DATASET ROWS:
= = = = = = =

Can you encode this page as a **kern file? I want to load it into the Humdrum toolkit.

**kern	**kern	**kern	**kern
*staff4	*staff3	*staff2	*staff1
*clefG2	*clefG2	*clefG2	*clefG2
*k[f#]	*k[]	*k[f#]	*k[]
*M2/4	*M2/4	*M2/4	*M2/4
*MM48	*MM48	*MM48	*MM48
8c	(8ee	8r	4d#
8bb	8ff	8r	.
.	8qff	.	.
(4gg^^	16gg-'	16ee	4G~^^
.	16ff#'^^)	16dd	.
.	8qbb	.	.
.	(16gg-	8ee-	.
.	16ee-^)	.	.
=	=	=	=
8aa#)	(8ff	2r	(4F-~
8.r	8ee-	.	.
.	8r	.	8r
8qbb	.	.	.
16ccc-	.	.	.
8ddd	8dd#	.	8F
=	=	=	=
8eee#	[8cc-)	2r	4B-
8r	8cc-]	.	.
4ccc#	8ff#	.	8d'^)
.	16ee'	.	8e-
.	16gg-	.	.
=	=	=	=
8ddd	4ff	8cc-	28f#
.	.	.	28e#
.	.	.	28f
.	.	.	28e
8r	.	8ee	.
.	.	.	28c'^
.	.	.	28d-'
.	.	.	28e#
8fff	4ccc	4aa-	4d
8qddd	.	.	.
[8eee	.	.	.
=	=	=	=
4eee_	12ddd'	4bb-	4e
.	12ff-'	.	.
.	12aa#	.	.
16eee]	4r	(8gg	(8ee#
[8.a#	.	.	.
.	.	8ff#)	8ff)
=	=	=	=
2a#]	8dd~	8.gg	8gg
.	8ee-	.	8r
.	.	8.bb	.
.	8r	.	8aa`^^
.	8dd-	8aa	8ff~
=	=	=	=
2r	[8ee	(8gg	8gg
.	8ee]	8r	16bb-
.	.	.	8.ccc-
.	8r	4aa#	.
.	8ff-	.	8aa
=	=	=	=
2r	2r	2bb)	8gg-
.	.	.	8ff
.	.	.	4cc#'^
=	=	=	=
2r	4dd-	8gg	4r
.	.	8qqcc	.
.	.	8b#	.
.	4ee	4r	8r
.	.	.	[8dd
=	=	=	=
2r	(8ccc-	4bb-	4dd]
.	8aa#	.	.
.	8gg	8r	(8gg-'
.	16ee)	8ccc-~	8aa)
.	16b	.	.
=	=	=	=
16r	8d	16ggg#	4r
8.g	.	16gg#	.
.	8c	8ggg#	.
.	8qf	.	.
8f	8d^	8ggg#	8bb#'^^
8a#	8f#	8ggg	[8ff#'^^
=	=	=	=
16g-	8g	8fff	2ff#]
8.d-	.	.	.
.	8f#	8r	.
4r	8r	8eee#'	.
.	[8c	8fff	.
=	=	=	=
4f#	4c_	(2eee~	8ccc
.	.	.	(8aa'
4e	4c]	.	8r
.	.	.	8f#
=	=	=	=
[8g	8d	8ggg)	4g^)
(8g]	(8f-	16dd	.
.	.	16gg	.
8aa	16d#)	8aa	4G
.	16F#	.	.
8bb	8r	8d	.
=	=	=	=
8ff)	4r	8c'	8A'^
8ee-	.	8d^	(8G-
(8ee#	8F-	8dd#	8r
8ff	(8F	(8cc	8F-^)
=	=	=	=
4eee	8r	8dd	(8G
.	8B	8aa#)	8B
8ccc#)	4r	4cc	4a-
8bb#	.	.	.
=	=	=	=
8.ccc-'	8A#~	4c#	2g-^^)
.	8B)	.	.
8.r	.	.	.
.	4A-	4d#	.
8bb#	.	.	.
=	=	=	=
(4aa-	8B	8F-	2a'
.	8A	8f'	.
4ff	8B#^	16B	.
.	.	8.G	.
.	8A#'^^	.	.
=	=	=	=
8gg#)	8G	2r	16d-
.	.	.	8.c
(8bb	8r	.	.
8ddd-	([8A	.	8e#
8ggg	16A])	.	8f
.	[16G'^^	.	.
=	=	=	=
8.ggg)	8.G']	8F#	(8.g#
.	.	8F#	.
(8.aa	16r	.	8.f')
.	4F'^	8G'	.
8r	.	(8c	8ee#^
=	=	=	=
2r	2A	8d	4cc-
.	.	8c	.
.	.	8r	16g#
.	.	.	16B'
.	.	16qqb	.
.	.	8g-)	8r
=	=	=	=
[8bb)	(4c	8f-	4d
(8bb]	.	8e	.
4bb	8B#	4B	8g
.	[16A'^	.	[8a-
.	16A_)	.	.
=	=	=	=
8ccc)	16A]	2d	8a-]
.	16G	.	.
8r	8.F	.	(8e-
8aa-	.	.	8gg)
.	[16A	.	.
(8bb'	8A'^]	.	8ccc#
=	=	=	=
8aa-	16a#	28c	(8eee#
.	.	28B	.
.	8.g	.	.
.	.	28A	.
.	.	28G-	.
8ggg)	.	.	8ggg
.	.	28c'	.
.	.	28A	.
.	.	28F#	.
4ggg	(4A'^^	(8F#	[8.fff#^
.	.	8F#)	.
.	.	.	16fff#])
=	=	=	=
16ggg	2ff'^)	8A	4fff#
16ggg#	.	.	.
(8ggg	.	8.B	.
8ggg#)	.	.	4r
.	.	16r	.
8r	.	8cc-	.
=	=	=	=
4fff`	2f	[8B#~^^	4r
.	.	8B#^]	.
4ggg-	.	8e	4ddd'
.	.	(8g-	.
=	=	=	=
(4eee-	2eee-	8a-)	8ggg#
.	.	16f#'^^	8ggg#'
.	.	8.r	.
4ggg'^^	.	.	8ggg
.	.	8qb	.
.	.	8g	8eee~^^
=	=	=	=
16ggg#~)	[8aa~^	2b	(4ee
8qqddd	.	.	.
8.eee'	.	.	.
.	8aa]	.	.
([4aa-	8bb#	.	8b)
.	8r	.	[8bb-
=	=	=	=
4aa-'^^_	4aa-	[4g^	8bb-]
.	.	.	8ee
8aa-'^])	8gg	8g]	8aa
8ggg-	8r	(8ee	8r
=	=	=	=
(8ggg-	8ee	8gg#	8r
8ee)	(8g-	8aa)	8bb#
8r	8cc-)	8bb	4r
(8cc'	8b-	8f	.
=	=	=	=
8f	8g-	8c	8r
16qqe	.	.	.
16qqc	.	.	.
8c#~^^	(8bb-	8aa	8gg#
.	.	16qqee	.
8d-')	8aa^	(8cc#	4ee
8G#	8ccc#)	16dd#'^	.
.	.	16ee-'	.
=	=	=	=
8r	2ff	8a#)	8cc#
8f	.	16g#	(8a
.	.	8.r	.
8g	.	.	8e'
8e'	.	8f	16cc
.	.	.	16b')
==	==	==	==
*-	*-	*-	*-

= = = = = = =

Report every line of the records above that contains the string "kern", copying each such line in full. Case counts, so match only that exact capitalization.

RESULT OF THIS EXERCISE:
Can you encode this page as a **kern file? I want to load it into the Humdrum toolkit.
**kern	**kern	**kern	**kern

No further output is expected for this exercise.